# AIM OF THE TASK
Only the lines from the one containing "MATRIX pin CS: D7 -> D6" through the end of the listing belong in the answer, repeated exactly, with no pictures.

# PROVIDED DATA
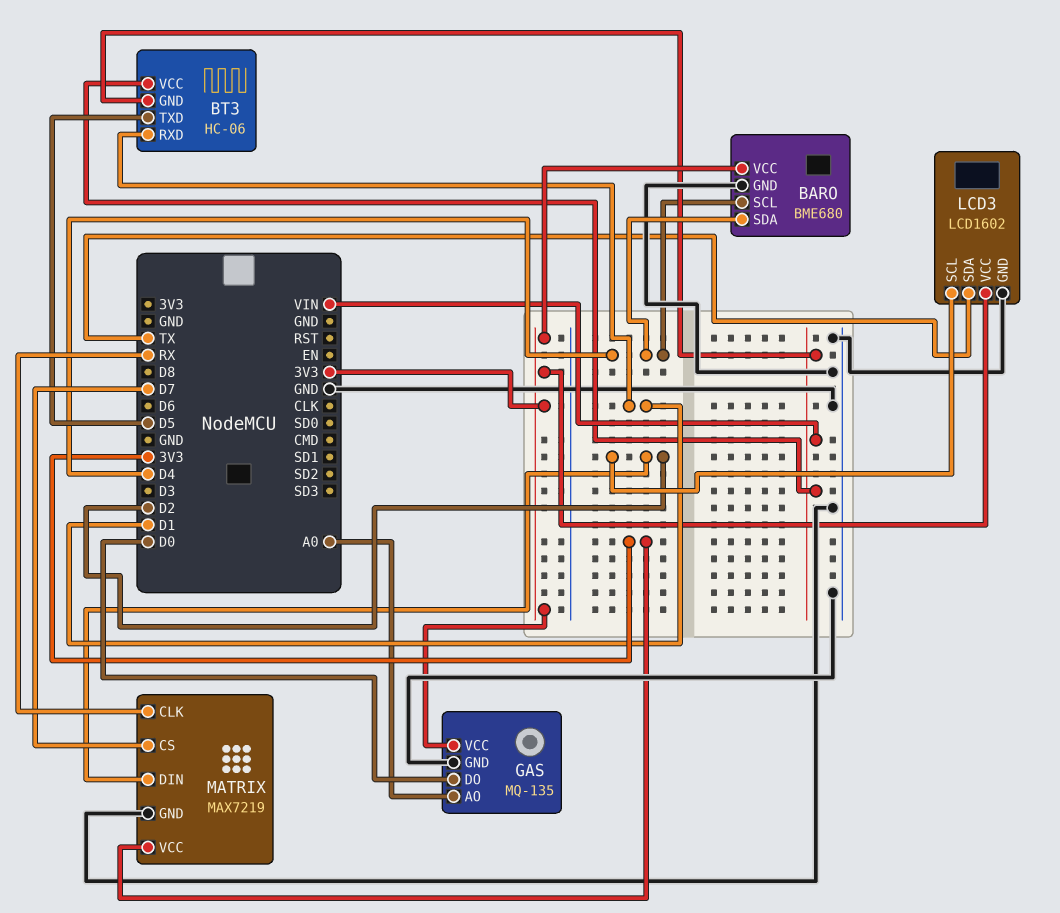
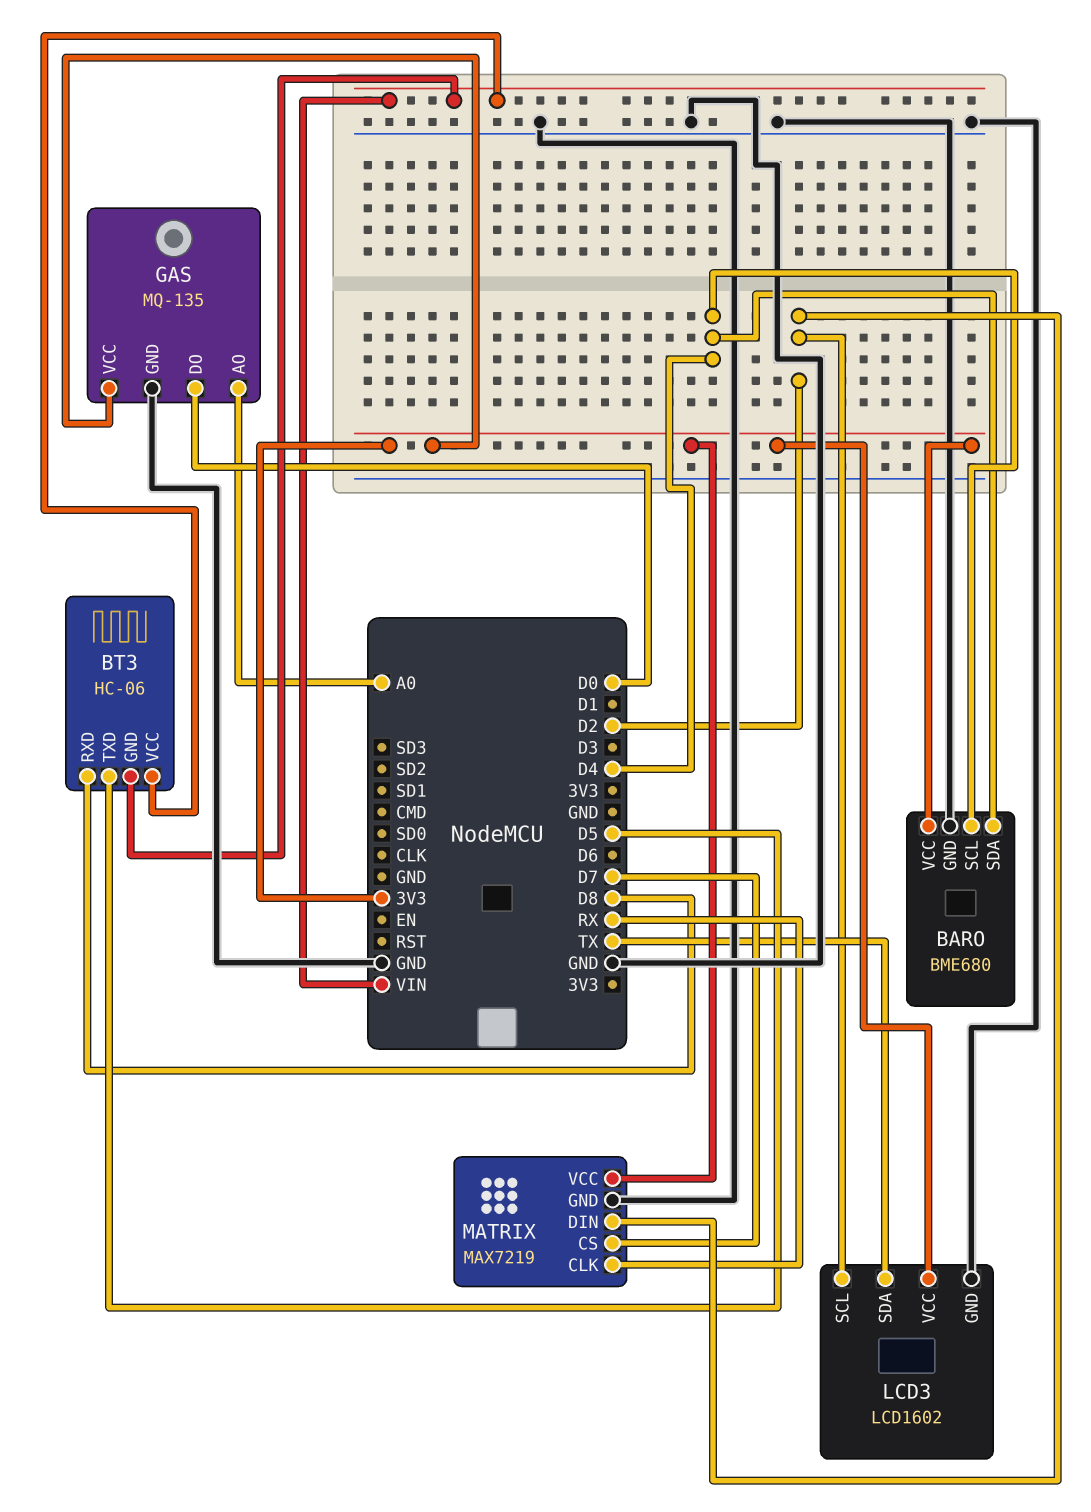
BT3 pin RXD: D1 -> D8

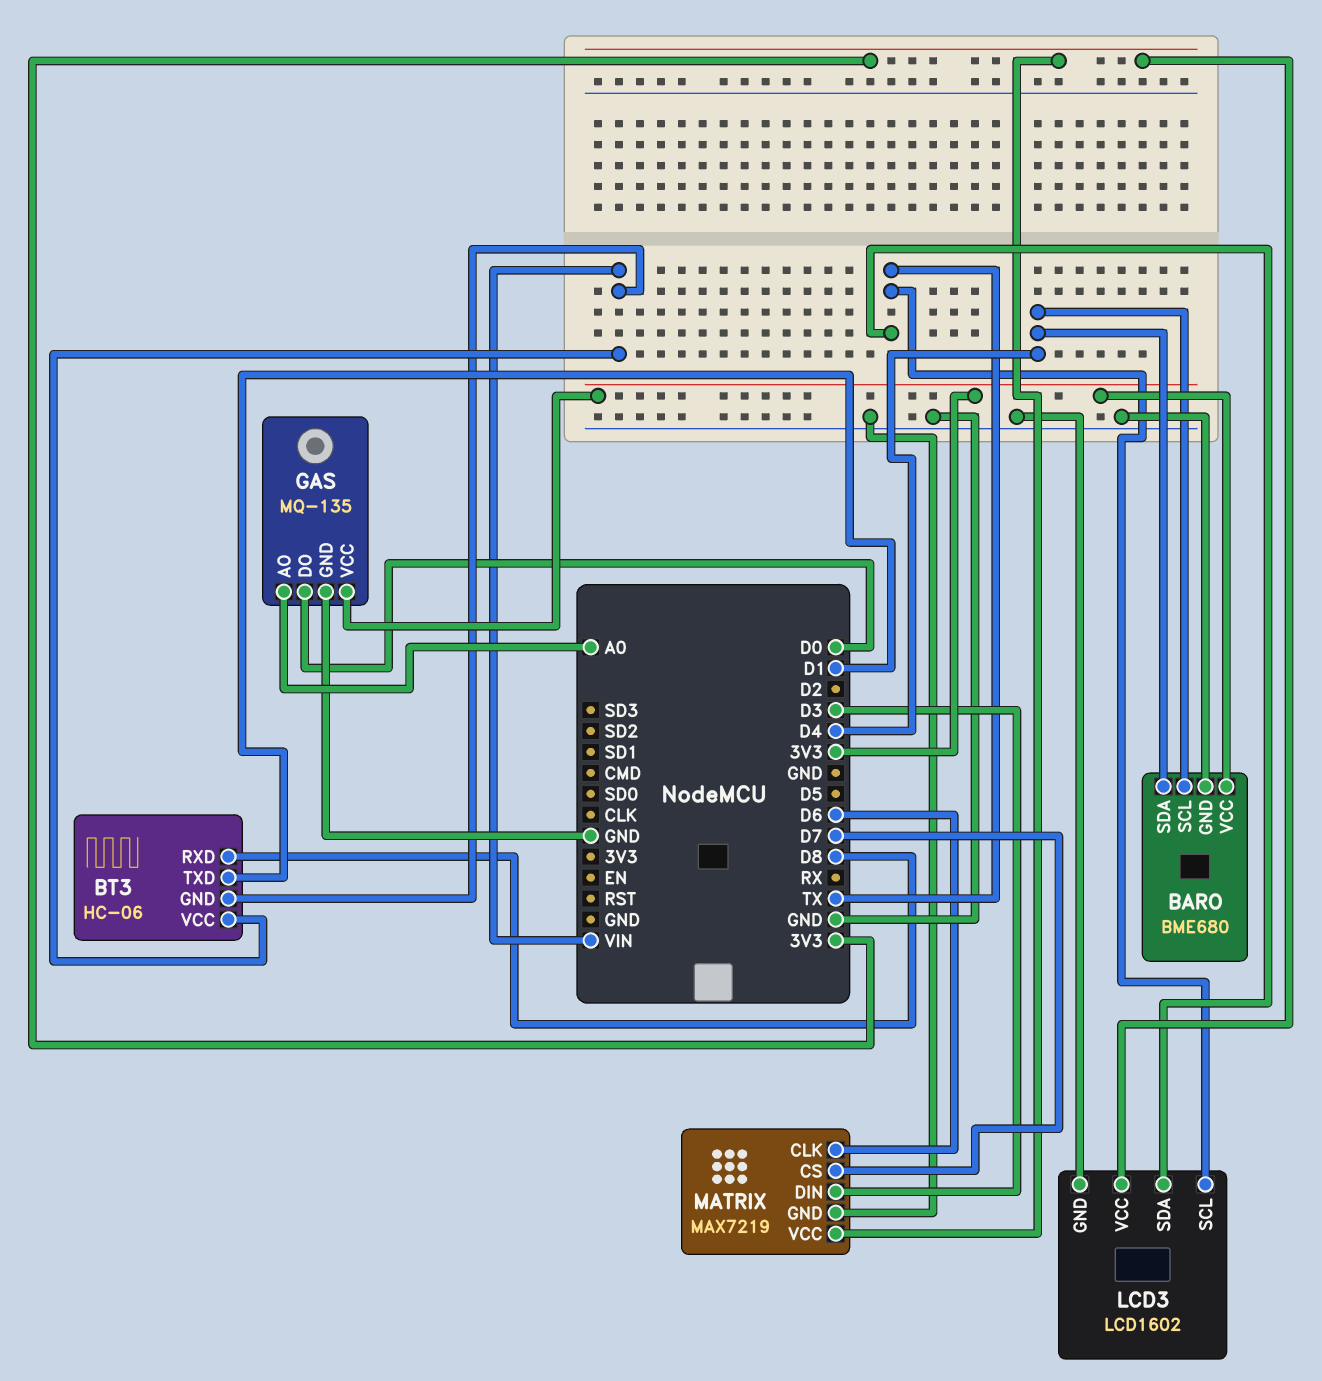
BT3 pin TXD: D5 -> D1
LCD3 pin SCL: D2 -> TX
MATRIX pin CLK: RX -> D6
MATRIX pin DIN: D2 -> D3

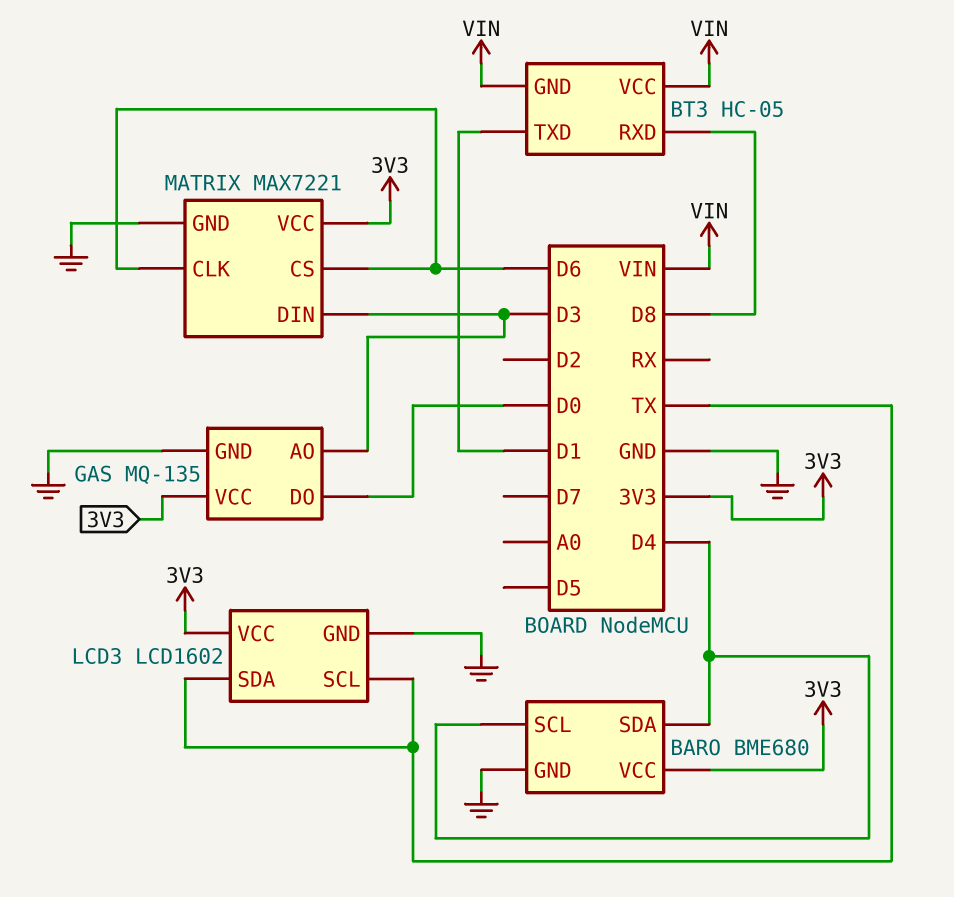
BT3: HC-06 -> HC-05
GAS pin AO: A0 -> D3
MATRIX: MAX7219 -> MAX7221
MATRIX pin CS: D7 -> D6

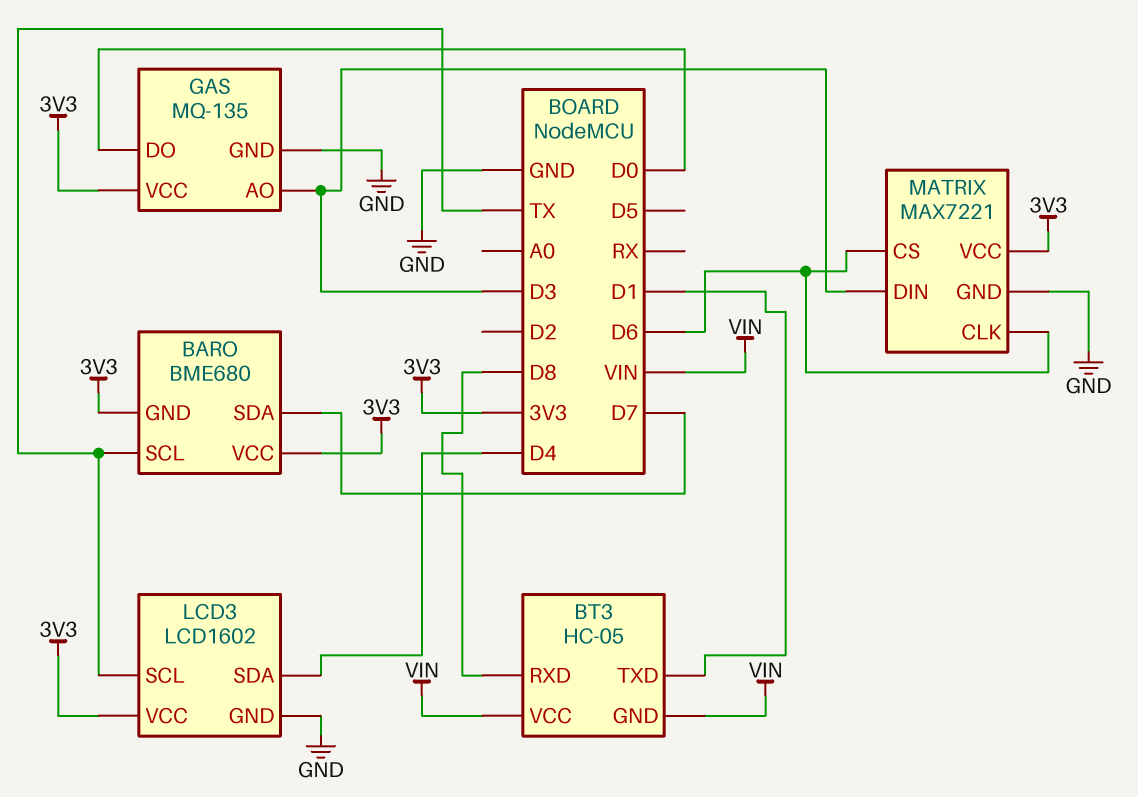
BARO pin GND: GND -> 3V3
BARO pin SCL: D4 -> TX
BARO pin SDA: D4 -> D7
LCD3 pin SDA: TX -> D4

# RESULT
MATRIX pin CS: D7 -> D6

BARO pin GND: GND -> 3V3
BARO pin SCL: D4 -> TX
BARO pin SDA: D4 -> D7
LCD3 pin SDA: TX -> D4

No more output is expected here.